[Task statement]
Reproduce the entries shown below only from the line with "turquoise lamp [259,323,332,447]" down to the line with "brown hat [236,293,379,425]", keeping both end lines and copying each one exactly.

═════ Supplied data ═════

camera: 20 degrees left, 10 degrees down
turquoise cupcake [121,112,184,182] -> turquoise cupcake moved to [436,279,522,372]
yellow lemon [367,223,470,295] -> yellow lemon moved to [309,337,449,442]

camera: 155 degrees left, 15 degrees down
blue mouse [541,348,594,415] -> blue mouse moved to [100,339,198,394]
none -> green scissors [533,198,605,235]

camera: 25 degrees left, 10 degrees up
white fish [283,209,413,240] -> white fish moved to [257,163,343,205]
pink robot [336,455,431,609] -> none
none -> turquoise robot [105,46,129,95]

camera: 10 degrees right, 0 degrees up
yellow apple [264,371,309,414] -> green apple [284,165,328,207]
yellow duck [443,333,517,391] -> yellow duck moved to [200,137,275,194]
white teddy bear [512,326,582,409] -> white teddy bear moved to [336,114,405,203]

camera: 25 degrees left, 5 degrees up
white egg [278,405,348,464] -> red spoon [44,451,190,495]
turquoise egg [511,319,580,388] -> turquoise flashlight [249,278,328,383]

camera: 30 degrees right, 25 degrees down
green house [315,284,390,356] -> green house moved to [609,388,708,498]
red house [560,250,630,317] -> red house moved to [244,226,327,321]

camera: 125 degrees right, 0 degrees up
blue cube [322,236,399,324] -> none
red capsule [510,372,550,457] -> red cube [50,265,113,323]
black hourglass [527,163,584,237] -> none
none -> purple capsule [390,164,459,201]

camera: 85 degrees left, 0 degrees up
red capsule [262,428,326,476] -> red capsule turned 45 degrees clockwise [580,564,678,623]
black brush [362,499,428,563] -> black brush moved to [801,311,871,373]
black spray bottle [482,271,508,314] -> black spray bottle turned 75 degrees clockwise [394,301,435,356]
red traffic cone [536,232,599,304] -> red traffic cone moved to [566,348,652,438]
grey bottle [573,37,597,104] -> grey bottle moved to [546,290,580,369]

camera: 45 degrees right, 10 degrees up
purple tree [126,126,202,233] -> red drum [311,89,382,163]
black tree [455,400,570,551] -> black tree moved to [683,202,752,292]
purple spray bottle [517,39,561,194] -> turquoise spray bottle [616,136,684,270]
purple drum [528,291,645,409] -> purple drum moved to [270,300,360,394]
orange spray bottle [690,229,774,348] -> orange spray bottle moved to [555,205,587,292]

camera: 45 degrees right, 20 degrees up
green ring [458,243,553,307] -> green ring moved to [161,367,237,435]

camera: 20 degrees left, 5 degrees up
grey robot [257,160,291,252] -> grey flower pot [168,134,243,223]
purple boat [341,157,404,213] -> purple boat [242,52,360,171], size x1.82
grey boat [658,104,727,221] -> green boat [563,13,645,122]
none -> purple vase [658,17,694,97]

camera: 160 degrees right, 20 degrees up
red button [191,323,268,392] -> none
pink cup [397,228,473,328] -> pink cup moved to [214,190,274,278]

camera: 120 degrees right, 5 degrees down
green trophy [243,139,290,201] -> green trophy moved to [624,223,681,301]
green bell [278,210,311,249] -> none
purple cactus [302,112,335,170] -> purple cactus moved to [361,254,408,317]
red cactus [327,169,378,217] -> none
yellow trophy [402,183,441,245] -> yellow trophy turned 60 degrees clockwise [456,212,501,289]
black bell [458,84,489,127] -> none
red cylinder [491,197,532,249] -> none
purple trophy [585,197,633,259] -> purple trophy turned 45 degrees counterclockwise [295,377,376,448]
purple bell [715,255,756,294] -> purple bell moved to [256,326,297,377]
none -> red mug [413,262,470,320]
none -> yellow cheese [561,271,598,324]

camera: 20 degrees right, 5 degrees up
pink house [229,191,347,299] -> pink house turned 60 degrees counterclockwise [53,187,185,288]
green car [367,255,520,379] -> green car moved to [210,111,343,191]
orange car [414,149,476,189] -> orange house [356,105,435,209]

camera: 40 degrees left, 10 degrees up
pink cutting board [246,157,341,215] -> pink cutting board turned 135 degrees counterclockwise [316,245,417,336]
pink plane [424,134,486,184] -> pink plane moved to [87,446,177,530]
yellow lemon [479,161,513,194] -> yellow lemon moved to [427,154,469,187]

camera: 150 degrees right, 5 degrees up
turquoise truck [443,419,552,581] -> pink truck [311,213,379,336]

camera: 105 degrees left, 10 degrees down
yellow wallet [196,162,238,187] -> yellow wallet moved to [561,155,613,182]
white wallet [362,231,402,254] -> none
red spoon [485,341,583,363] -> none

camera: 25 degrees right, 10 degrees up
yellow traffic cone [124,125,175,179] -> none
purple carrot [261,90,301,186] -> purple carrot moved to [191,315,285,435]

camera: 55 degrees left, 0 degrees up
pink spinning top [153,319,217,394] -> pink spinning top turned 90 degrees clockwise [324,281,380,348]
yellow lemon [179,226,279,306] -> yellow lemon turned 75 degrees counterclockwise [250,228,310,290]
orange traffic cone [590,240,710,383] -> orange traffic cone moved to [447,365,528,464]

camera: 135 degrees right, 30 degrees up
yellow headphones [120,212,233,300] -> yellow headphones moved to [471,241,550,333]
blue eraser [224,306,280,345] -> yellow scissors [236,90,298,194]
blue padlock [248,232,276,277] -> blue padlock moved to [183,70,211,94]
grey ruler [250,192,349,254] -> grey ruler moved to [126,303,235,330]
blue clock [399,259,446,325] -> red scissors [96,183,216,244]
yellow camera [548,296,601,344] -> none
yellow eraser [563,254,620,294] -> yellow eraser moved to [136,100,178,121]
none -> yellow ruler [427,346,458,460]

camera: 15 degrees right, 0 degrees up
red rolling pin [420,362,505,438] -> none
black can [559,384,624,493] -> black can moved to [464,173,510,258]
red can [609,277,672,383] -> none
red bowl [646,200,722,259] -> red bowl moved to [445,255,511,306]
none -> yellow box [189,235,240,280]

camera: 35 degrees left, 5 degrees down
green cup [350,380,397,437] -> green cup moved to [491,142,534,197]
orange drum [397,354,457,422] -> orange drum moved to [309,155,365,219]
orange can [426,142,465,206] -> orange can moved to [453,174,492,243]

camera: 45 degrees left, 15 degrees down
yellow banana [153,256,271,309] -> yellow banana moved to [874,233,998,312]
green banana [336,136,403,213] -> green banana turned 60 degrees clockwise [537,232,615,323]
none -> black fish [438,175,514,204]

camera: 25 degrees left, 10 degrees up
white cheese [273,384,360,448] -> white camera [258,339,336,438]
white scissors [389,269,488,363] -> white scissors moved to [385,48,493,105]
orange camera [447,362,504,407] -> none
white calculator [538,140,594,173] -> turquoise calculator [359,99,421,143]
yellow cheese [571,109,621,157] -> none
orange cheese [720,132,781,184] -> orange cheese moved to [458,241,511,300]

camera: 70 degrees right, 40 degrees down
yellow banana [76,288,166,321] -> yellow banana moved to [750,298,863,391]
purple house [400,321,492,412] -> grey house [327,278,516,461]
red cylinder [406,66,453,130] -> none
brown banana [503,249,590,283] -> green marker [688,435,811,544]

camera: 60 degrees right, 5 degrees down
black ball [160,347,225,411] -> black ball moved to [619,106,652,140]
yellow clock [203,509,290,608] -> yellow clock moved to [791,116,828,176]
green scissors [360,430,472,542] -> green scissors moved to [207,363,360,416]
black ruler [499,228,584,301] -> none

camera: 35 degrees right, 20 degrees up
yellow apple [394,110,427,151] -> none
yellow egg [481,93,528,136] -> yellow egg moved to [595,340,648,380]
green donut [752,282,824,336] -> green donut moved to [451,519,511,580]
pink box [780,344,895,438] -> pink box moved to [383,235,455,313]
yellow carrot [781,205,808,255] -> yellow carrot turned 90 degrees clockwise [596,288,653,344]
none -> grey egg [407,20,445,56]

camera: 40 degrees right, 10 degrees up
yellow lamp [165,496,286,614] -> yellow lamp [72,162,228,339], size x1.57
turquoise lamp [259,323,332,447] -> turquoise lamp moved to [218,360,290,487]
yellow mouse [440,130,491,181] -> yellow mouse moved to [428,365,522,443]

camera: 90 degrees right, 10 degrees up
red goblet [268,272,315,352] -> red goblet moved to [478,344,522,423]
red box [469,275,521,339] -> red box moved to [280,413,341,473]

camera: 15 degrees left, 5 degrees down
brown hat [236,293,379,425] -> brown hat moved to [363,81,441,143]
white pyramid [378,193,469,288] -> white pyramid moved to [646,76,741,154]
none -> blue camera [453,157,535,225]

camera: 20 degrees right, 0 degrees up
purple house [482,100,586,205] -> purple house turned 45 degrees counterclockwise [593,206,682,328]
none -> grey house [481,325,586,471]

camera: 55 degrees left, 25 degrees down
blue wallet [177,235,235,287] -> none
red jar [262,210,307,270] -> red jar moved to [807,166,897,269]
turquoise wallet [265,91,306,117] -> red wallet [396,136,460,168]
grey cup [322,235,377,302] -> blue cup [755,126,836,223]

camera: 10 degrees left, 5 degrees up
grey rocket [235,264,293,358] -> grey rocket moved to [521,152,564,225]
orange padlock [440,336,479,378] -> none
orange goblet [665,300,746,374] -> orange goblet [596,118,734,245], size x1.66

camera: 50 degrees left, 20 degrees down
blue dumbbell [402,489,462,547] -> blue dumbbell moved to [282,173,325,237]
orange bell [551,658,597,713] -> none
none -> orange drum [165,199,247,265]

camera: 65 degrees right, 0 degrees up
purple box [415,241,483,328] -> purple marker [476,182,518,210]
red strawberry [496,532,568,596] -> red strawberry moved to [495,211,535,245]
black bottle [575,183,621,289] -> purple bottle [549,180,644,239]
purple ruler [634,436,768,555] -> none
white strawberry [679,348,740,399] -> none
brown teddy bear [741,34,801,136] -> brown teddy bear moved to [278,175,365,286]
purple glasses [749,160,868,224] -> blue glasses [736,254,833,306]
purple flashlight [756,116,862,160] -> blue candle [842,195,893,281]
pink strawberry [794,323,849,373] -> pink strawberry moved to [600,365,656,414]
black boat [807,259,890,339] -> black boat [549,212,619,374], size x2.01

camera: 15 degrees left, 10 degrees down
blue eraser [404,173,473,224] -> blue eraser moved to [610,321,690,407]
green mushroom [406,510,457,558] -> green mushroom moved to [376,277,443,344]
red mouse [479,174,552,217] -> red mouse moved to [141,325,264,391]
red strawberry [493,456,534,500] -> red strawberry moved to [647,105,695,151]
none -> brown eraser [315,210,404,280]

═════

[Answer to the exercise]
turquoise lamp [259,323,332,447] -> turquoise lamp moved to [218,360,290,487]
yellow mouse [440,130,491,181] -> yellow mouse moved to [428,365,522,443]

camera: 90 degrees right, 10 degrees up
red goblet [268,272,315,352] -> red goblet moved to [478,344,522,423]
red box [469,275,521,339] -> red box moved to [280,413,341,473]

camera: 15 degrees left, 5 degrees down
brown hat [236,293,379,425] -> brown hat moved to [363,81,441,143]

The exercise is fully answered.